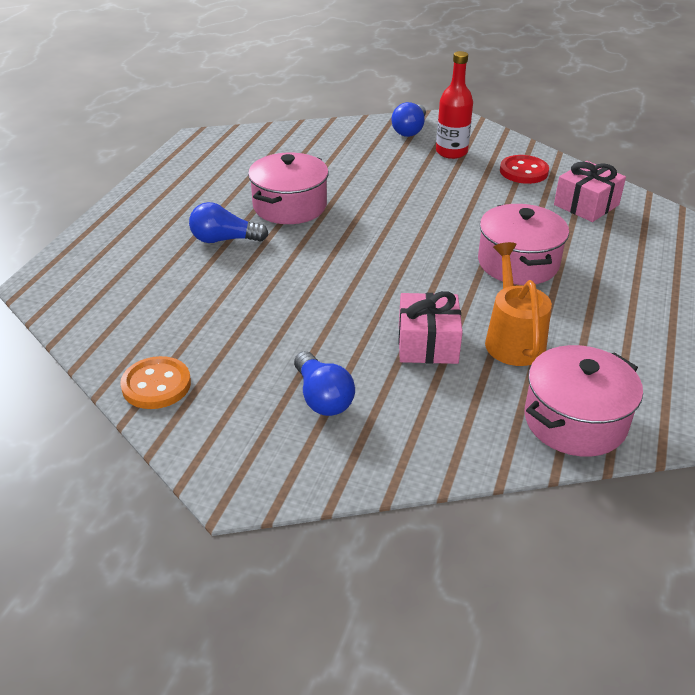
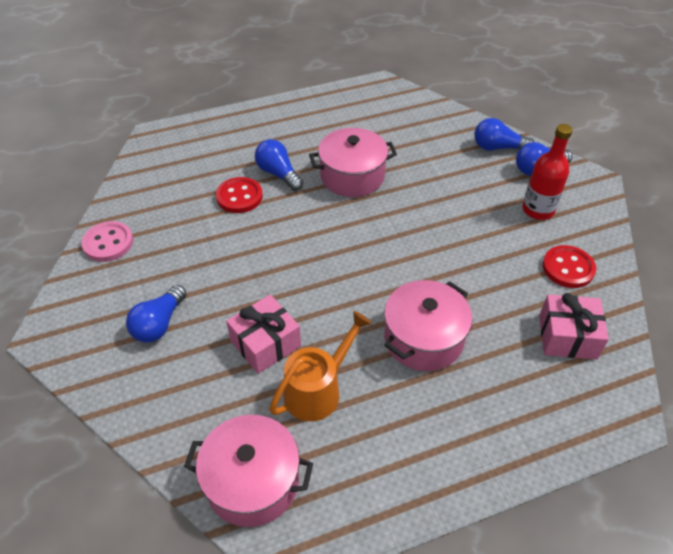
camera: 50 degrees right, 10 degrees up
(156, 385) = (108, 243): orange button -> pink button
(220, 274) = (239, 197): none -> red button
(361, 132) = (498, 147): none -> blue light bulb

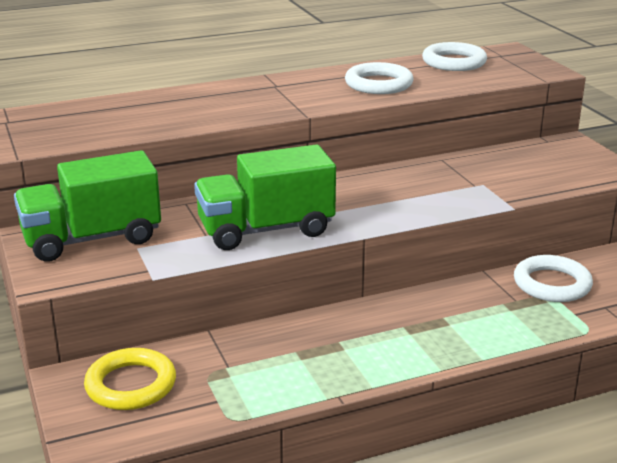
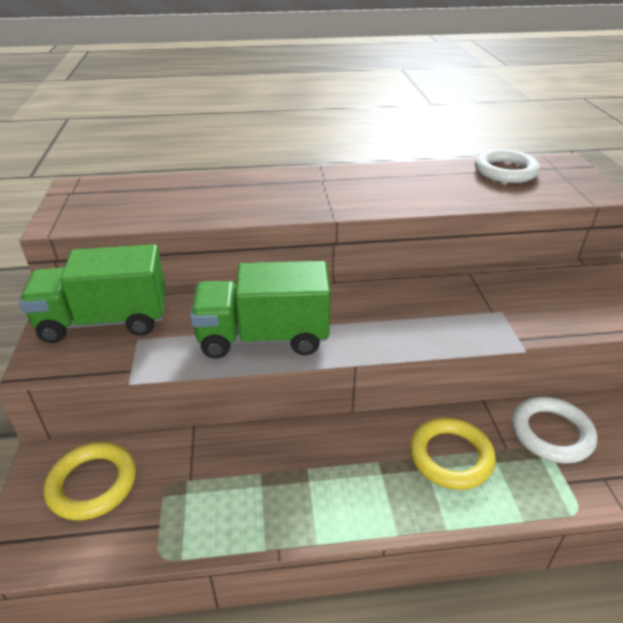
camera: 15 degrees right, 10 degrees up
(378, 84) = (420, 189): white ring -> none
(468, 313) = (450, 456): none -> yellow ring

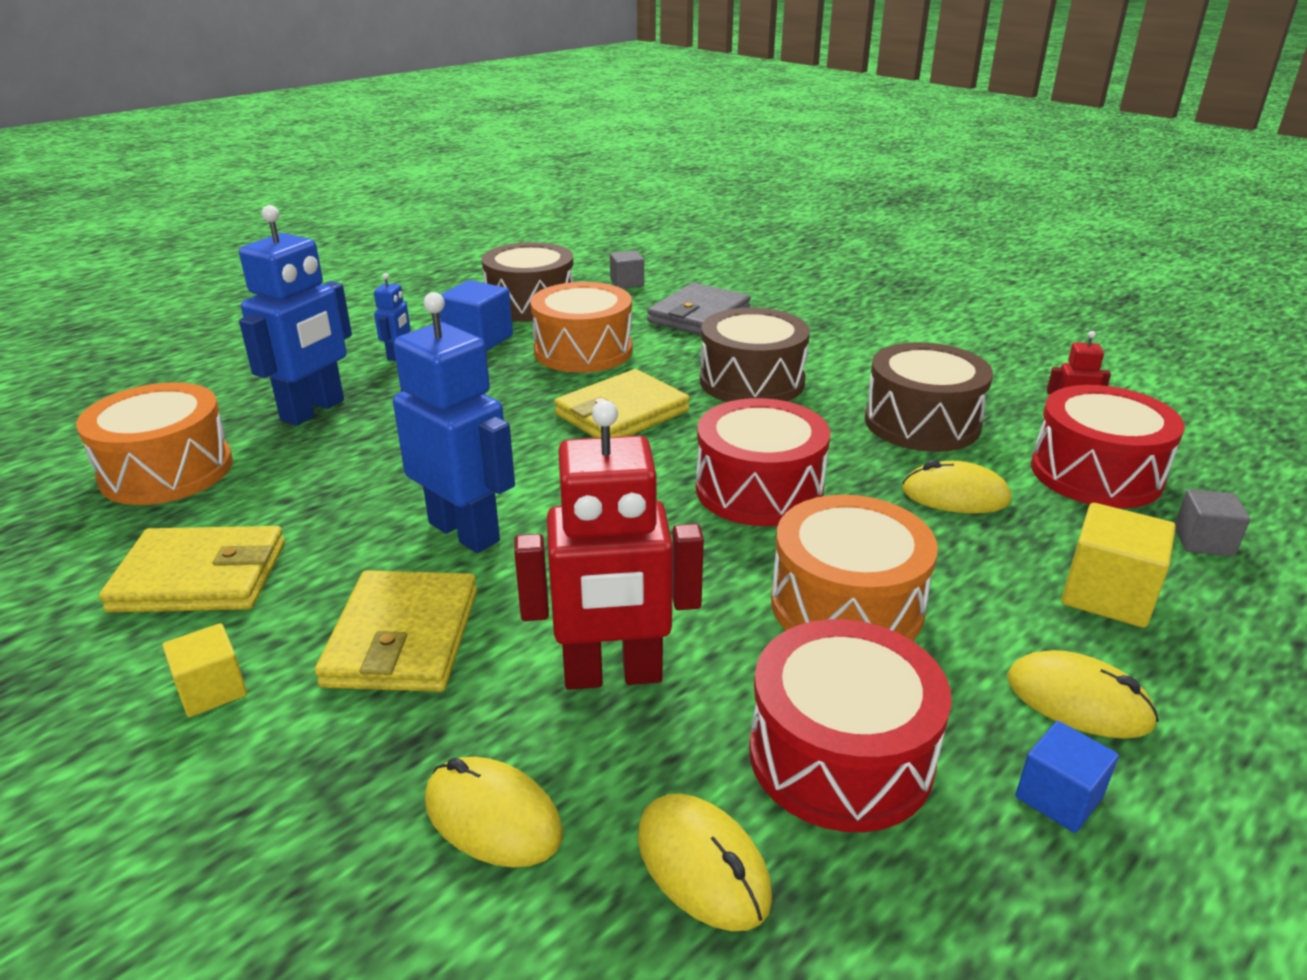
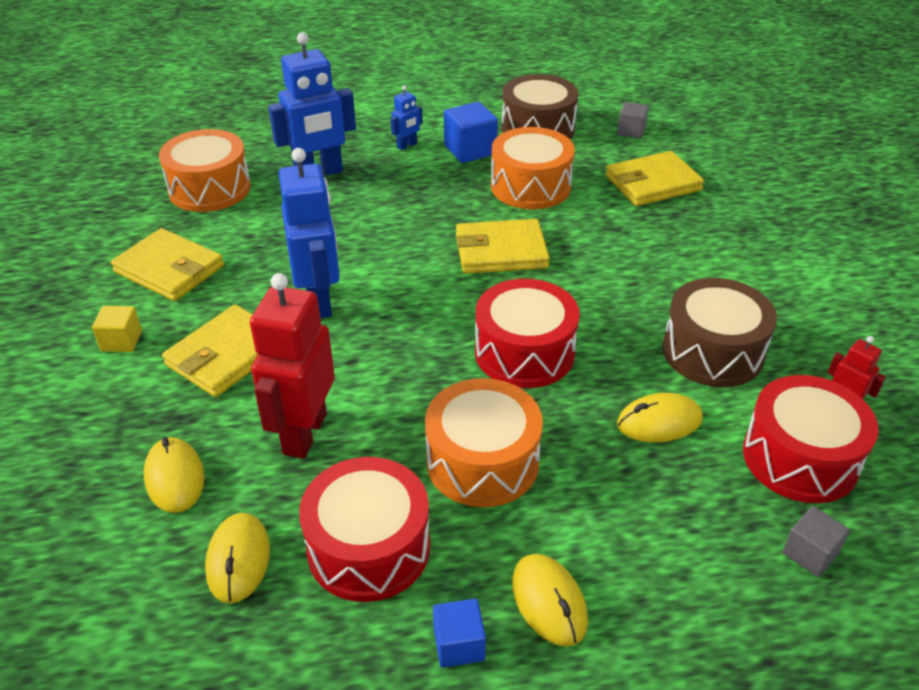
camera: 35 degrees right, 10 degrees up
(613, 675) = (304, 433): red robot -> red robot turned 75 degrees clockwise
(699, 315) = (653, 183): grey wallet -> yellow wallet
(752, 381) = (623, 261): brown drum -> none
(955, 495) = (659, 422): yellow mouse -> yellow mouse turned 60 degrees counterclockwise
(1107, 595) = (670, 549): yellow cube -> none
------
(WHAT IS REQUIRED):
Look above for the line containing "(613, 675) = (304, 433): red". Return it and each line after it exactly, through the last line, and nothing more.

(SOLUTION FOR THIS EXERCISE):
(613, 675) = (304, 433): red robot -> red robot turned 75 degrees clockwise
(699, 315) = (653, 183): grey wallet -> yellow wallet
(752, 381) = (623, 261): brown drum -> none
(955, 495) = (659, 422): yellow mouse -> yellow mouse turned 60 degrees counterclockwise
(1107, 595) = (670, 549): yellow cube -> none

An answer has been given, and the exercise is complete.